What you need to do: Repeat, without any change, the entries presented below.

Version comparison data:
▶

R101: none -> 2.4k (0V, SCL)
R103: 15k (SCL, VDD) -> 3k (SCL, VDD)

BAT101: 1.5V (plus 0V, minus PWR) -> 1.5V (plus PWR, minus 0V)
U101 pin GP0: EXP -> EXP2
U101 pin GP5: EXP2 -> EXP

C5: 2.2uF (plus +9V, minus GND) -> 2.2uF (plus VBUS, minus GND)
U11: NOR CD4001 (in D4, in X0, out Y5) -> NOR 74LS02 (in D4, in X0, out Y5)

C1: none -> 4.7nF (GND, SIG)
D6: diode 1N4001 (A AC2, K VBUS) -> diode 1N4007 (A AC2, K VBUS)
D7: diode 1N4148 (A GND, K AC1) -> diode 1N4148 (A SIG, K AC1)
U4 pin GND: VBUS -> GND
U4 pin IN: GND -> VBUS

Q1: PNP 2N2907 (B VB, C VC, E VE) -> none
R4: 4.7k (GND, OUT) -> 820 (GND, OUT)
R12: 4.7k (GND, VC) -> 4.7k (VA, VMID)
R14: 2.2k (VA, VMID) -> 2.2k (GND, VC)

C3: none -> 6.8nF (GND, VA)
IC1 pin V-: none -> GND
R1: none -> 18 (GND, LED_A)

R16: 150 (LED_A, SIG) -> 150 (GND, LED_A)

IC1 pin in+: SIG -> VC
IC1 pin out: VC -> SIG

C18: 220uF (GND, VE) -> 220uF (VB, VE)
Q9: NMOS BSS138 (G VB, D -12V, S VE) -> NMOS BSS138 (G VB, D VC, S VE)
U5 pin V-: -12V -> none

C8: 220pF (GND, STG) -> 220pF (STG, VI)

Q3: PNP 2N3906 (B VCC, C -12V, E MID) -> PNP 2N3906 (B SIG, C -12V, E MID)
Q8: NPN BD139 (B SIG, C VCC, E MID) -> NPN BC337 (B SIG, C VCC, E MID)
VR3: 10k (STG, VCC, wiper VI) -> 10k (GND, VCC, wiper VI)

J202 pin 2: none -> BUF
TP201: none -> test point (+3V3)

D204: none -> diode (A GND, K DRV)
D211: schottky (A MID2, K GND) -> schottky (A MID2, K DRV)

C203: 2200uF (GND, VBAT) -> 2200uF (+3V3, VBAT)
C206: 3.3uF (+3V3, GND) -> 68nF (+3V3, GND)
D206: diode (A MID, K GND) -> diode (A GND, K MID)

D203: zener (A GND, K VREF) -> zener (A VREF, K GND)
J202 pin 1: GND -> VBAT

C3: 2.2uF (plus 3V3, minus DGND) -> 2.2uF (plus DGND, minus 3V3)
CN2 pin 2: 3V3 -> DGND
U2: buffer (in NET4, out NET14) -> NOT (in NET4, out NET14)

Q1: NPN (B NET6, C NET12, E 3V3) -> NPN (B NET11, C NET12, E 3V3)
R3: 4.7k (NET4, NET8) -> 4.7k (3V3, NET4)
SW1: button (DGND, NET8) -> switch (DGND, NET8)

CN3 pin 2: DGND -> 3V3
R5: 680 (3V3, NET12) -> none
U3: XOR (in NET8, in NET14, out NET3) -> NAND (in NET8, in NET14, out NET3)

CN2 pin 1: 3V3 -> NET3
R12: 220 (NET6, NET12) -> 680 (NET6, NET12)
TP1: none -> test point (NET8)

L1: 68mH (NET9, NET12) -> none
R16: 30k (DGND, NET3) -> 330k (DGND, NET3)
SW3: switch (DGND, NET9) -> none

◀

Result below:
R101: none -> 2.4k (0V, SCL)
R103: 15k (SCL, VDD) -> 3k (SCL, VDD)

BAT101: 1.5V (plus 0V, minus PWR) -> 1.5V (plus PWR, minus 0V)
U101 pin GP0: EXP -> EXP2
U101 pin GP5: EXP2 -> EXP

C5: 2.2uF (plus +9V, minus GND) -> 2.2uF (plus VBUS, minus GND)
U11: NOR CD4001 (in D4, in X0, out Y5) -> NOR 74LS02 (in D4, in X0, out Y5)

C1: none -> 4.7nF (GND, SIG)
D6: diode 1N4001 (A AC2, K VBUS) -> diode 1N4007 (A AC2, K VBUS)
D7: diode 1N4148 (A GND, K AC1) -> diode 1N4148 (A SIG, K AC1)
U4 pin GND: VBUS -> GND
U4 pin IN: GND -> VBUS

Q1: PNP 2N2907 (B VB, C VC, E VE) -> none
R4: 4.7k (GND, OUT) -> 820 (GND, OUT)
R12: 4.7k (GND, VC) -> 4.7k (VA, VMID)
R14: 2.2k (VA, VMID) -> 2.2k (GND, VC)

C3: none -> 6.8nF (GND, VA)
IC1 pin V-: none -> GND
R1: none -> 18 (GND, LED_A)

R16: 150 (LED_A, SIG) -> 150 (GND, LED_A)

IC1 pin in+: SIG -> VC
IC1 pin out: VC -> SIG

C18: 220uF (GND, VE) -> 220uF (VB, VE)
Q9: NMOS BSS138 (G VB, D -12V, S VE) -> NMOS BSS138 (G VB, D VC, S VE)
U5 pin V-: -12V -> none

C8: 220pF (GND, STG) -> 220pF (STG, VI)

Q3: PNP 2N3906 (B VCC, C -12V, E MID) -> PNP 2N3906 (B SIG, C -12V, E MID)
Q8: NPN BD139 (B SIG, C VCC, E MID) -> NPN BC337 (B SIG, C VCC, E MID)
VR3: 10k (STG, VCC, wiper VI) -> 10k (GND, VCC, wiper VI)

J202 pin 2: none -> BUF
TP201: none -> test point (+3V3)

D204: none -> diode (A GND, K DRV)
D211: schottky (A MID2, K GND) -> schottky (A MID2, K DRV)

C203: 2200uF (GND, VBAT) -> 2200uF (+3V3, VBAT)
C206: 3.3uF (+3V3, GND) -> 68nF (+3V3, GND)
D206: diode (A MID, K GND) -> diode (A GND, K MID)

D203: zener (A GND, K VREF) -> zener (A VREF, K GND)
J202 pin 1: GND -> VBAT

C3: 2.2uF (plus 3V3, minus DGND) -> 2.2uF (plus DGND, minus 3V3)
CN2 pin 2: 3V3 -> DGND
U2: buffer (in NET4, out NET14) -> NOT (in NET4, out NET14)

Q1: NPN (B NET6, C NET12, E 3V3) -> NPN (B NET11, C NET12, E 3V3)
R3: 4.7k (NET4, NET8) -> 4.7k (3V3, NET4)
SW1: button (DGND, NET8) -> switch (DGND, NET8)

CN3 pin 2: DGND -> 3V3
R5: 680 (3V3, NET12) -> none
U3: XOR (in NET8, in NET14, out NET3) -> NAND (in NET8, in NET14, out NET3)

CN2 pin 1: 3V3 -> NET3
R12: 220 (NET6, NET12) -> 680 (NET6, NET12)
TP1: none -> test point (NET8)

L1: 68mH (NET9, NET12) -> none
R16: 30k (DGND, NET3) -> 330k (DGND, NET3)
SW3: switch (DGND, NET9) -> none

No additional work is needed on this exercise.